# Task data
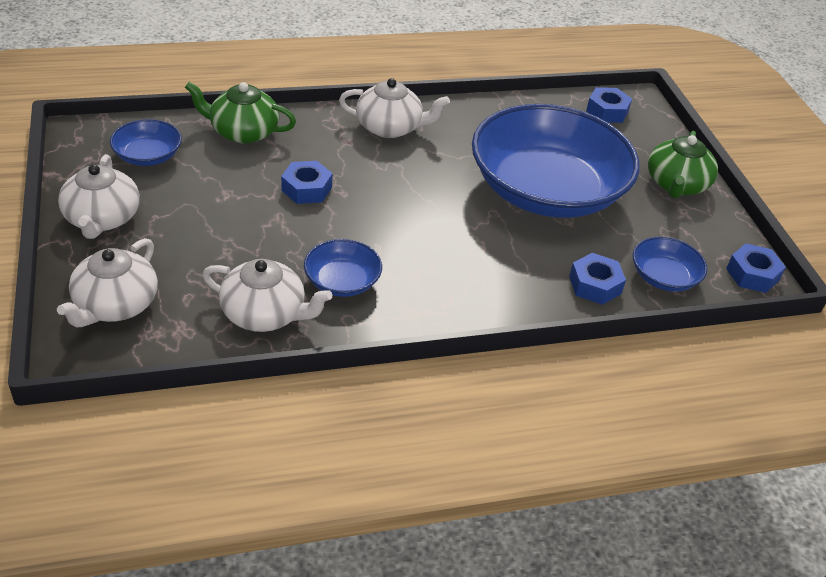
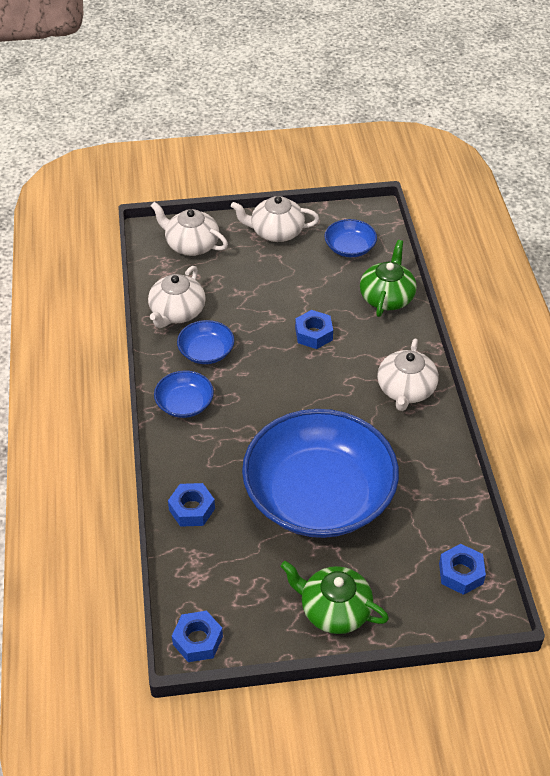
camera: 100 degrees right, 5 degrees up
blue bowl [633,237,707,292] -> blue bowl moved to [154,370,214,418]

==

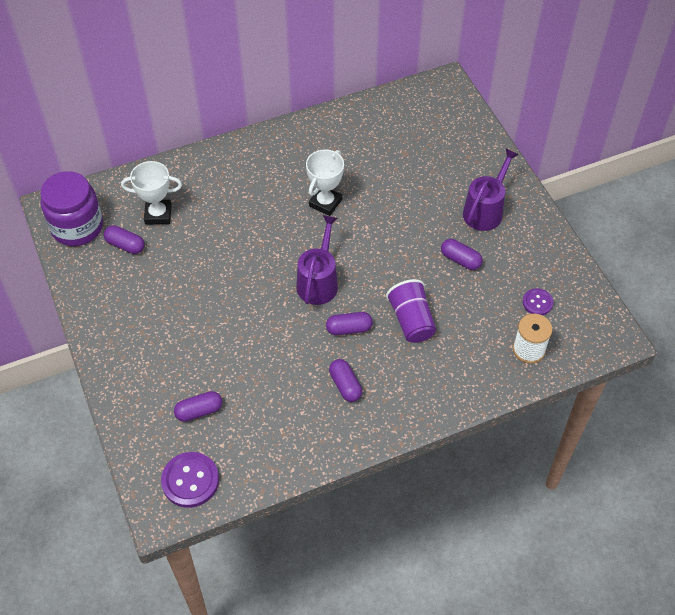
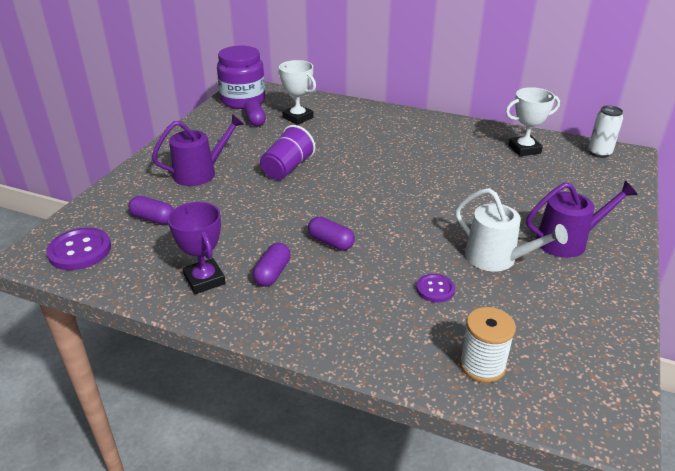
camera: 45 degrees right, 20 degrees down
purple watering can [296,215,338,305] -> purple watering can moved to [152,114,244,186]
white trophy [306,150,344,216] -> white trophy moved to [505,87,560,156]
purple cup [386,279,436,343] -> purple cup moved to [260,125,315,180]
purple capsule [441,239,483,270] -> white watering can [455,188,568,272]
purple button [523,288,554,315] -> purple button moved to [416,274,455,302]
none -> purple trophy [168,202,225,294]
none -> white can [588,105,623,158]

# What to do
Would you please write out, exactly and with no other lines, the stretch of the listing above from the line containing "white trophy [306,150,344,216]" through the line containing "none -> white can [588,105,623,158]"?

# Output of the exercise
white trophy [306,150,344,216] -> white trophy moved to [505,87,560,156]
purple cup [386,279,436,343] -> purple cup moved to [260,125,315,180]
purple capsule [441,239,483,270] -> white watering can [455,188,568,272]
purple button [523,288,554,315] -> purple button moved to [416,274,455,302]
none -> purple trophy [168,202,225,294]
none -> white can [588,105,623,158]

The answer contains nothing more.